◆ Work instruction: Every line in the data below that has the word "purple" should be returned.

==== Raw data ====

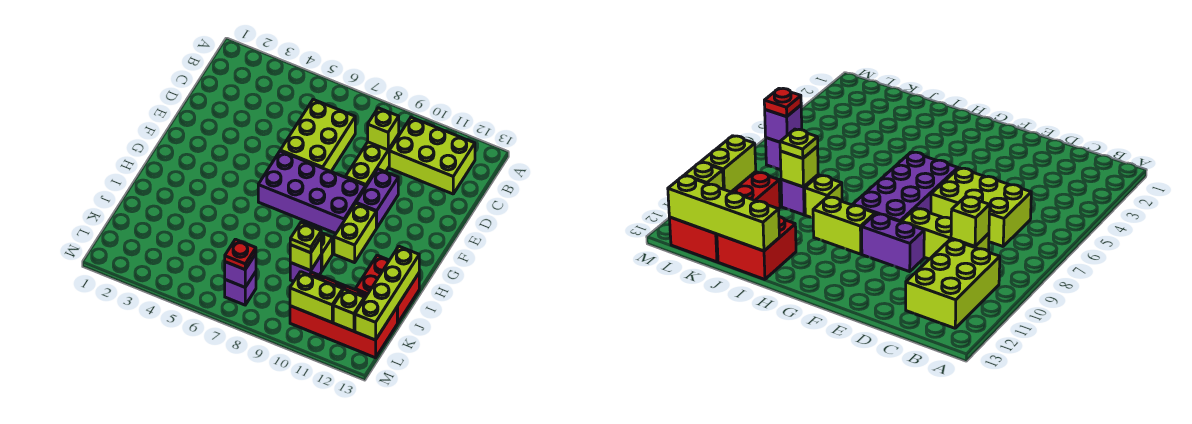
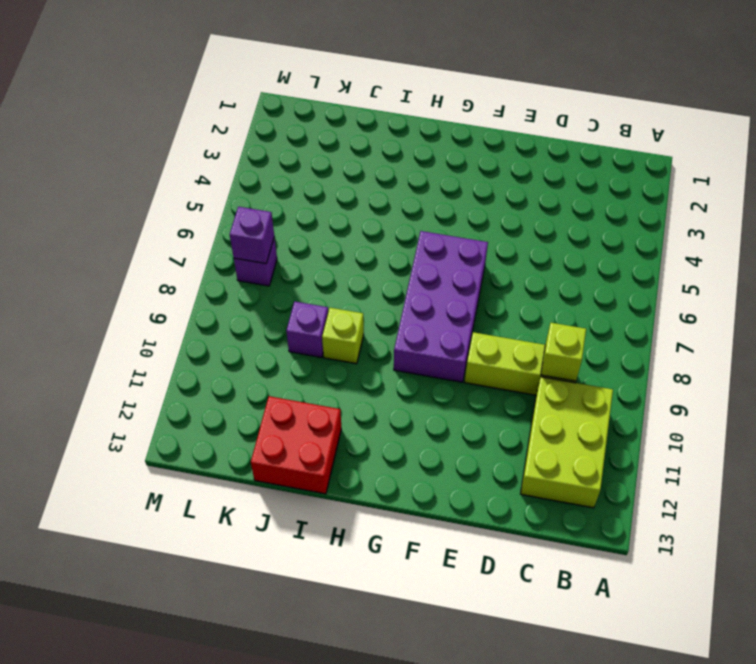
none -> lime brick C6:E7 level 1
none -> purple brick E10:F10 level 1
none -> lime brick G10:H10 level 1

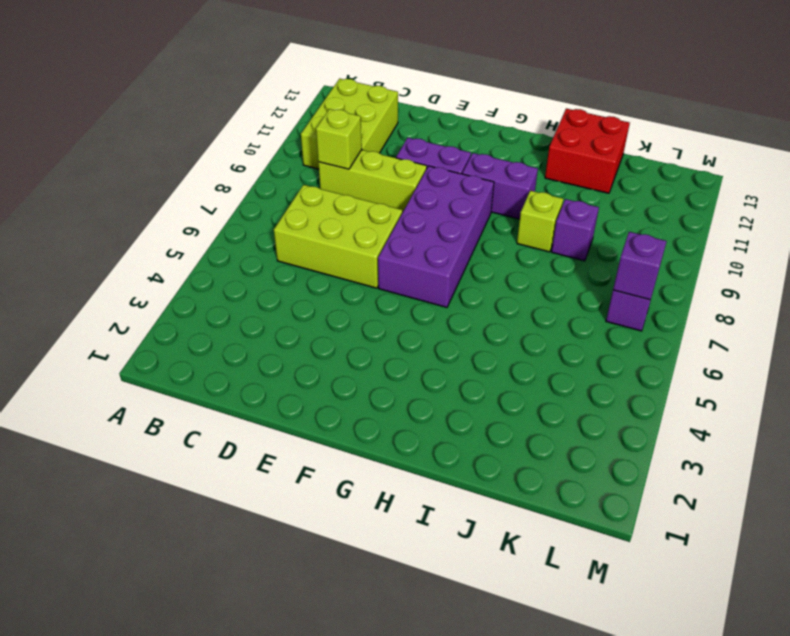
purple brick G10:H10 level 1 -> lime brick G10:H10 level 1
none -> red brick K10:L13 level 1
none -> lime brick I13:L13 level 2
none -> lime brick J9 level 2

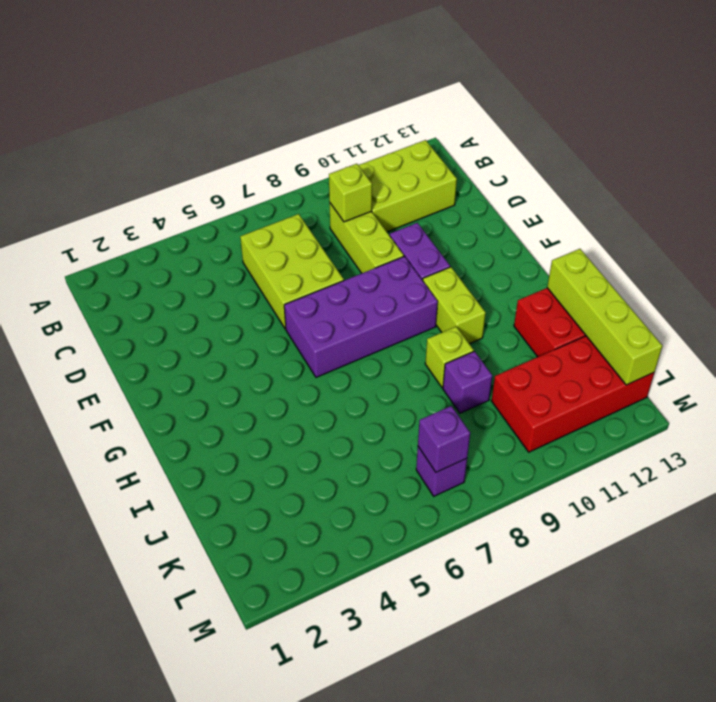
none -> lime brick J9 level 2
none -> lime brick L10:L11 level 2
none -> lime brick L12 level 2

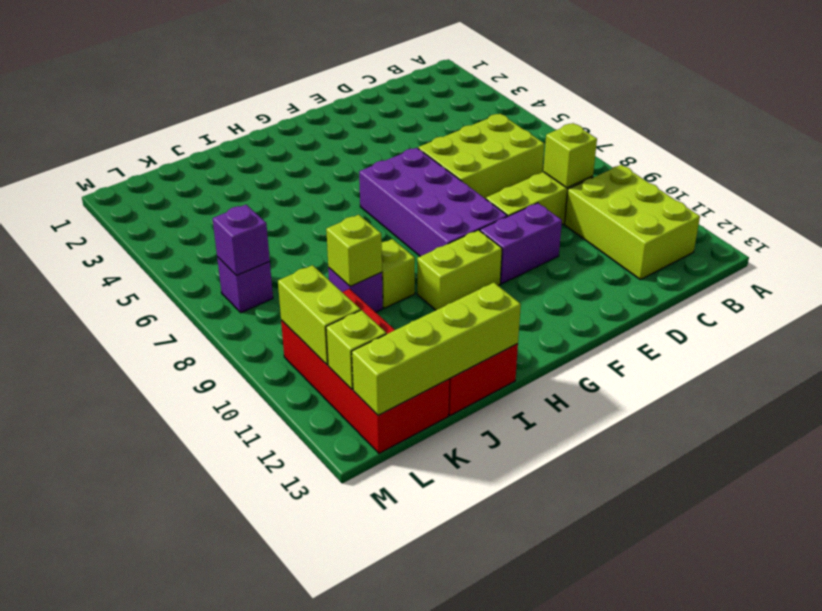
none -> lime plate J9 level 3
none -> red plate L7 level 3

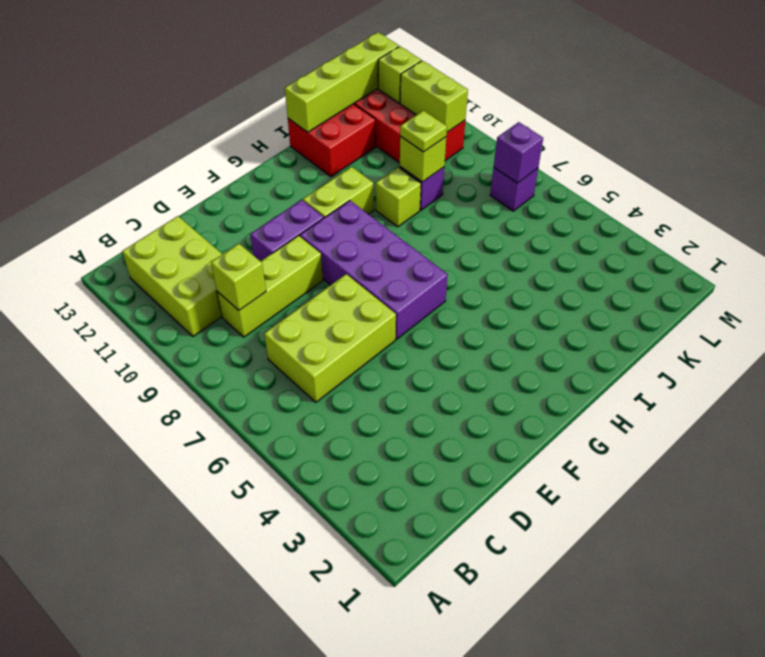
none -> red plate L7 level 3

====

◆ Finished task:
none -> purple brick E10:F10 level 1
purple brick G10:H10 level 1 -> lime brick G10:H10 level 1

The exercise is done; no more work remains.